Exercise data:

================

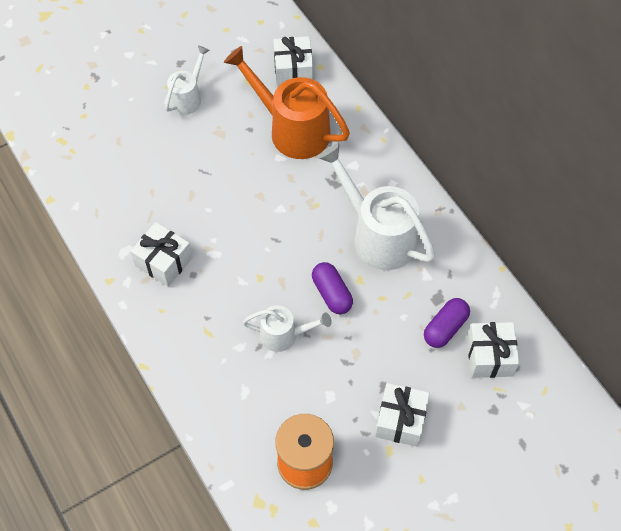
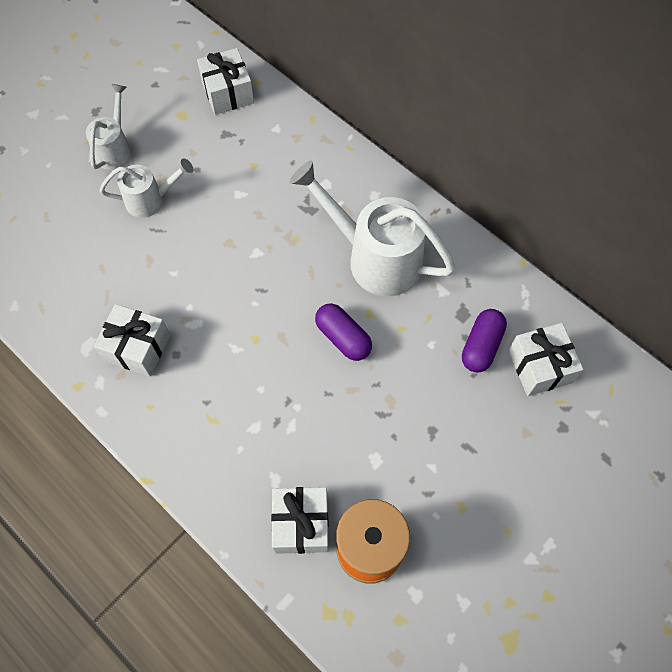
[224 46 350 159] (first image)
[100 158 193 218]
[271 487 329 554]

================

Task description:
Restate each line of the material word for word, skipping any picture.

Your solution:
[224 46 350 159] (first image)
[100 158 193 218]
[271 487 329 554]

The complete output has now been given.